Before-and-after change data:
══════
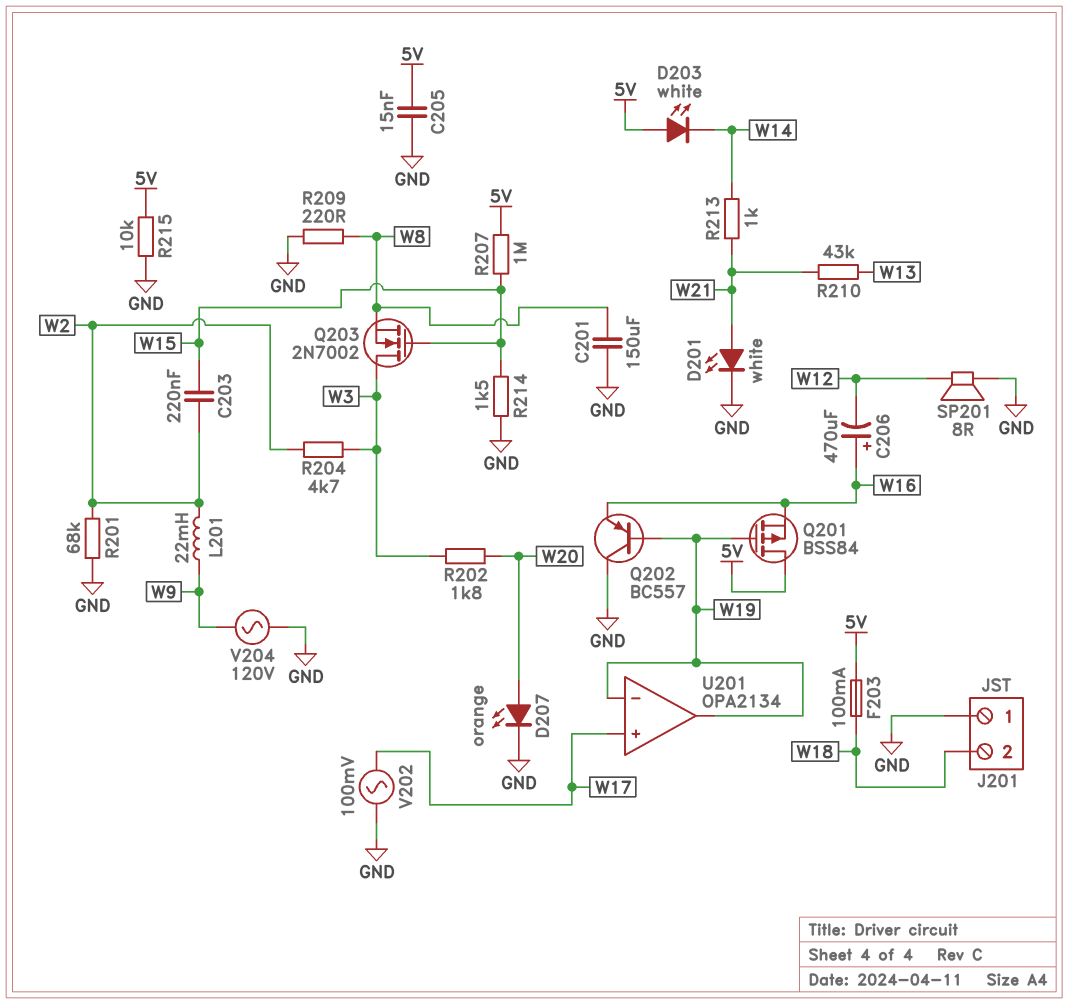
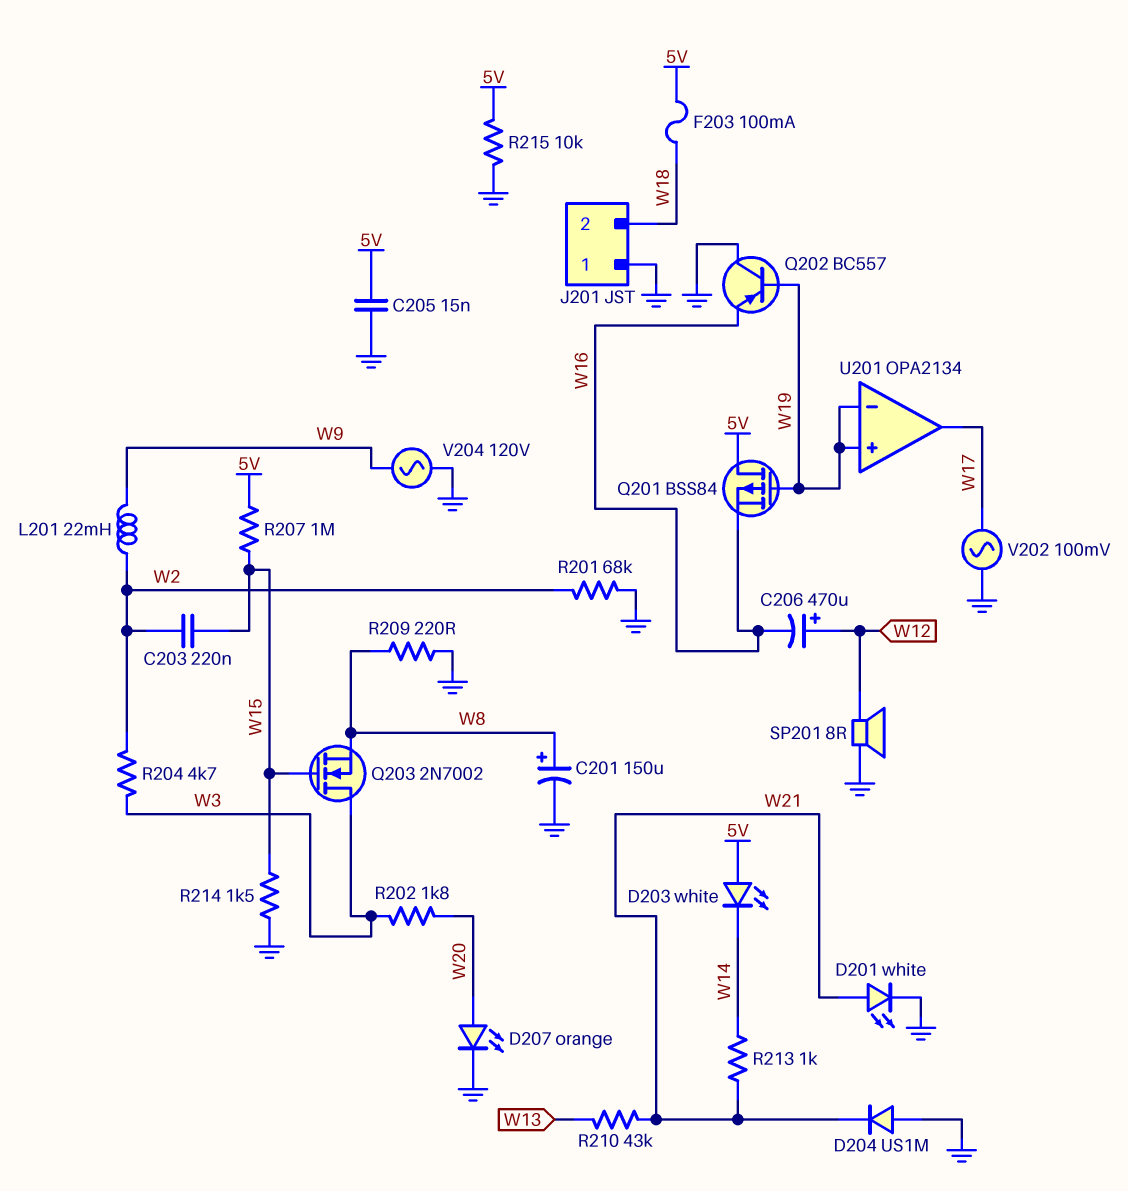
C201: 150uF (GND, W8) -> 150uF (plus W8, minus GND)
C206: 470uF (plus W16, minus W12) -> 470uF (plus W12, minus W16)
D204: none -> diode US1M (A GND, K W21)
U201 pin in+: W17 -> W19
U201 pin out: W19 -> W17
══════
_TASK_: Check each line above for the word "minus", and copy the lines where it appears.

_SOLUTION FOR THIS PROBLEM_:
C201: 150uF (GND, W8) -> 150uF (plus W8, minus GND)
C206: 470uF (plus W16, minus W12) -> 470uF (plus W12, minus W16)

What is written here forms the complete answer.